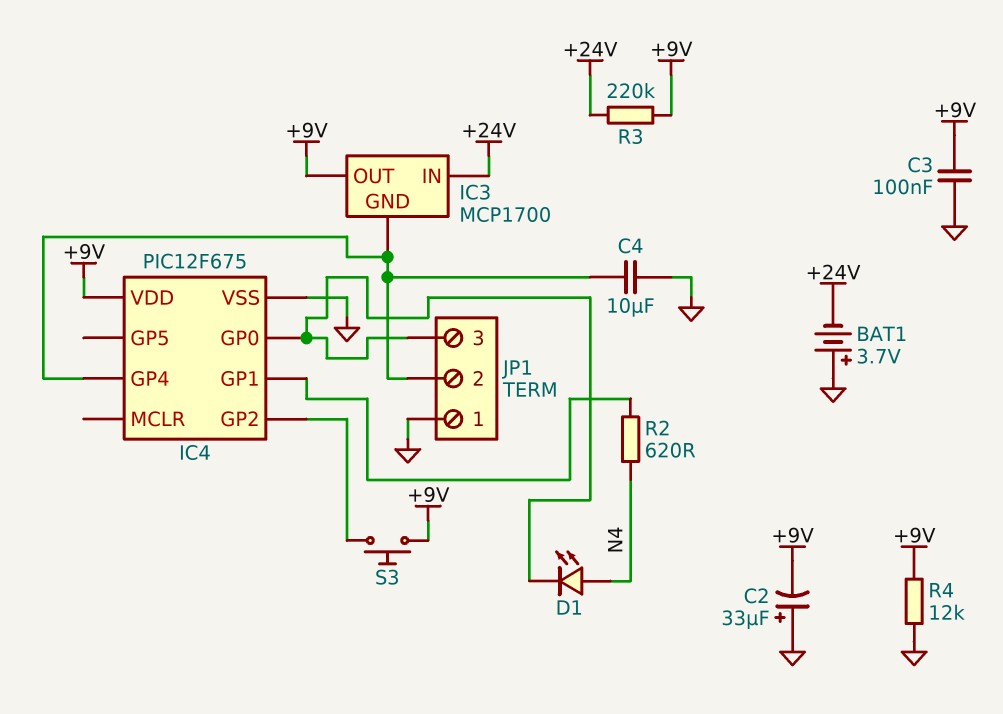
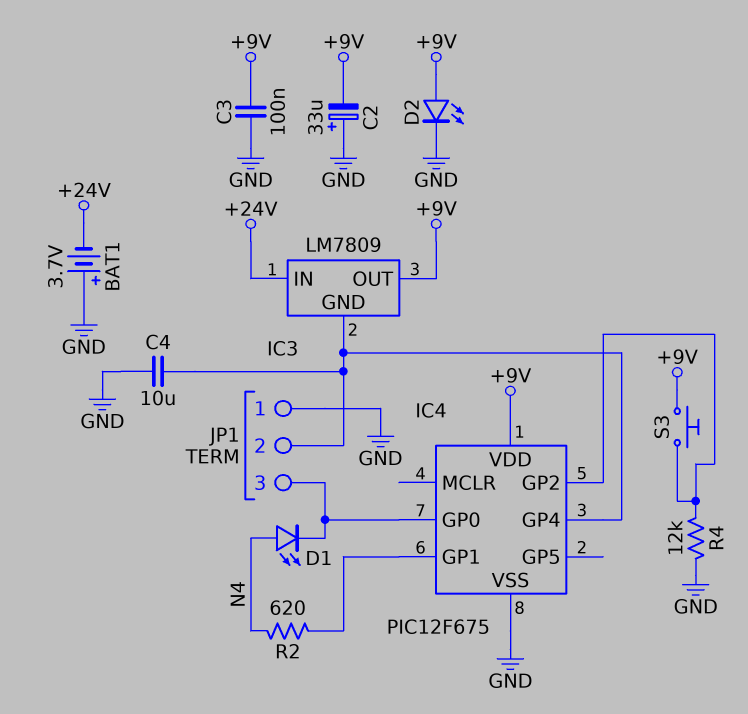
D2: none -> LED (A +9V, K GND)
IC3: MCP1700 -> LM7809
R3: 220k (+9V, +24V) -> none
R4: 12k (+9V, GND) -> 12k (GND, IC4/GP2)

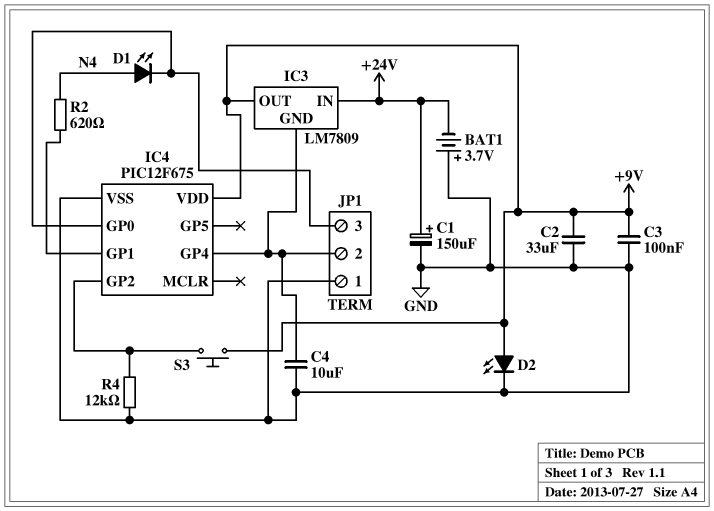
C1: none -> 150uF (plus +24V, minus GND)
C2: 33uF (plus GND, minus +9V) -> 33uF (+9V, GND)

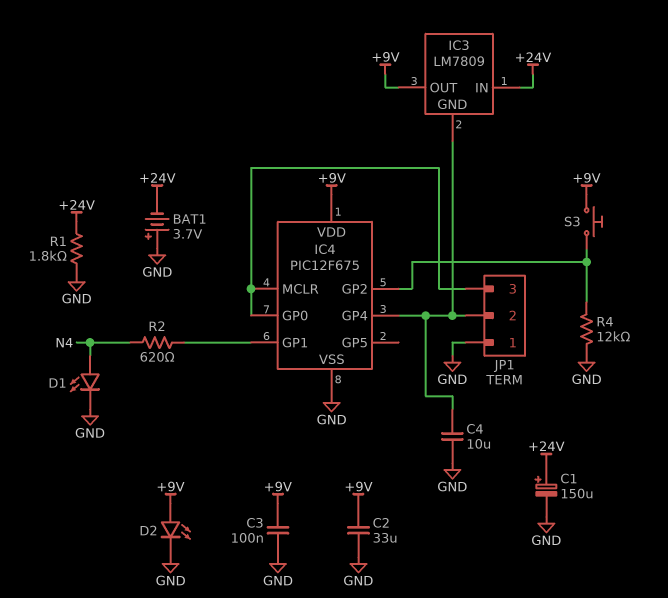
D1: LED (A N4, K IC4/GP0) -> LED (A N4, K GND)
IC4 pin MCLR: none -> IC4/GP0
R1: none -> 1.8k (+24V, GND)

What you should do:
Transcribe exactly, and only, the lines from the one containing "IC3: MCP1700 -> LM7809" through the last line of the records above, both included; leave out the pictures.

Solution below:
IC3: MCP1700 -> LM7809
R3: 220k (+9V, +24V) -> none
R4: 12k (+9V, GND) -> 12k (GND, IC4/GP2)

C1: none -> 150uF (plus +24V, minus GND)
C2: 33uF (plus GND, minus +9V) -> 33uF (+9V, GND)

D1: LED (A N4, K IC4/GP0) -> LED (A N4, K GND)
IC4 pin MCLR: none -> IC4/GP0
R1: none -> 1.8k (+24V, GND)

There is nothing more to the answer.